* What is expected *
Check each line of the listing for the string "lápiz", count the lines that have it, and answer with that number only.

* Material provided *
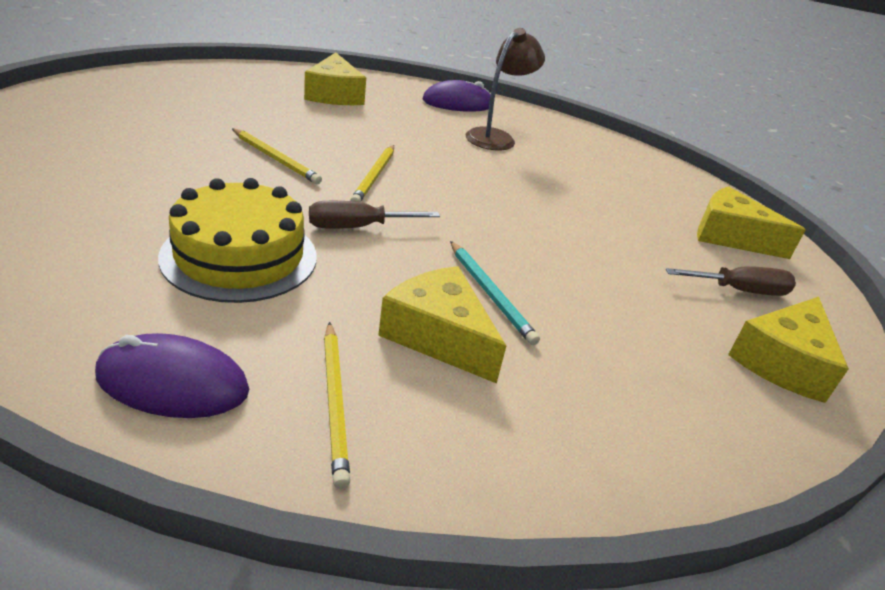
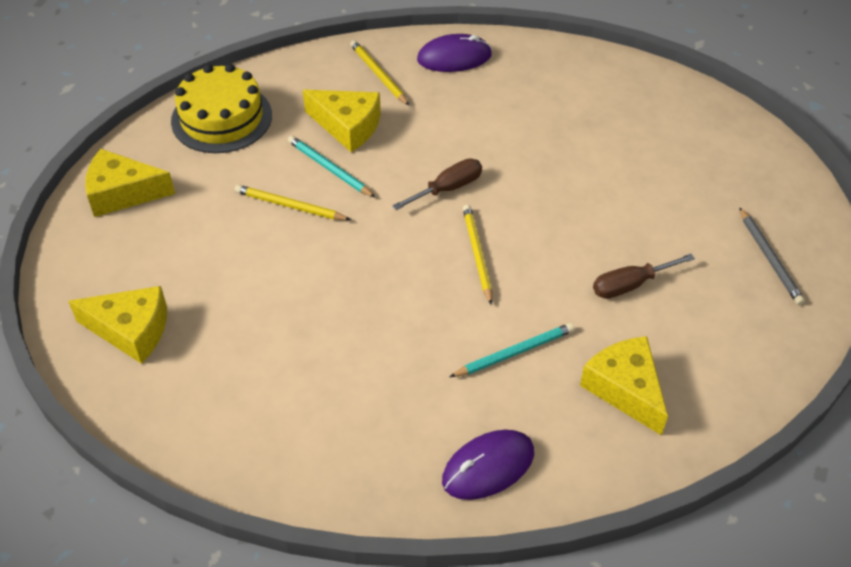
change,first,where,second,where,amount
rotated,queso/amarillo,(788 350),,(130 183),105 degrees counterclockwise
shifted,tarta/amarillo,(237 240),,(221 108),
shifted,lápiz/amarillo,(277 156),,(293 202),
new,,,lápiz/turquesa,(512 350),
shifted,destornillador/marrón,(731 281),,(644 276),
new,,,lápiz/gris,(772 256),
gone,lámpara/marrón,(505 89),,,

---

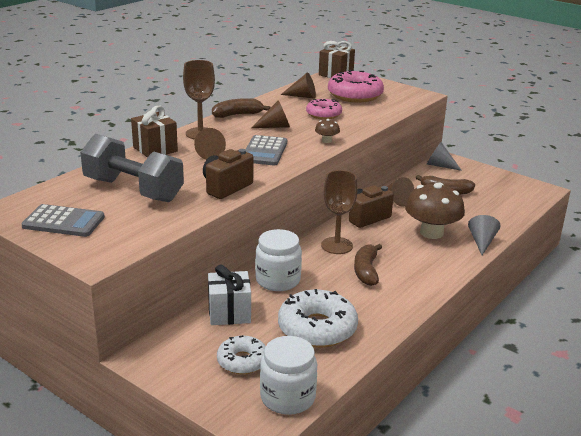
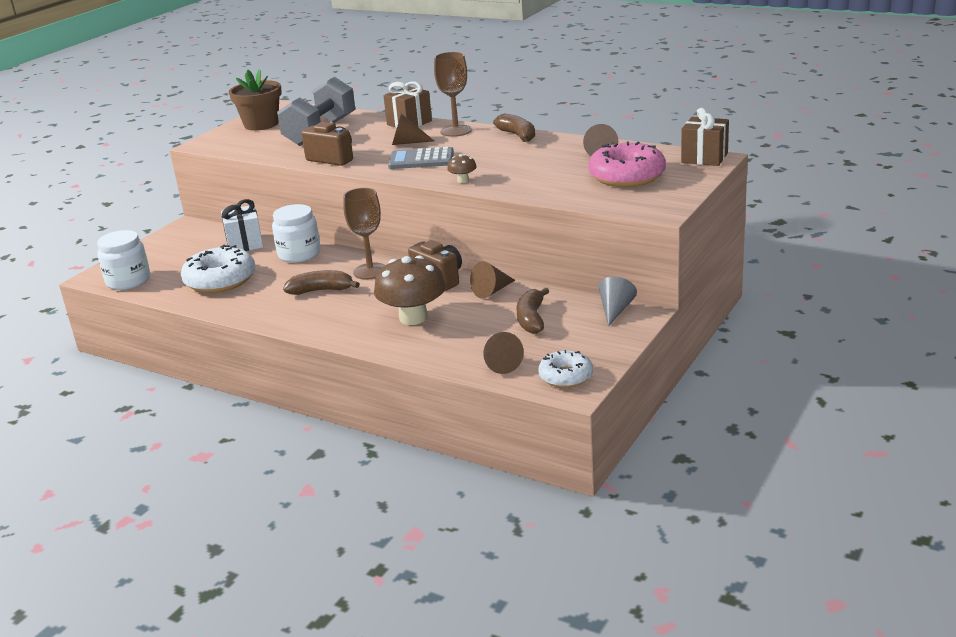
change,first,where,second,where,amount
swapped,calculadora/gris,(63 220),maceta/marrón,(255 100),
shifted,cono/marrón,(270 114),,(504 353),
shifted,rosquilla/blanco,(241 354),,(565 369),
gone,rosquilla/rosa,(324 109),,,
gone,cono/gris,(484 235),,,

* Exercise result *
3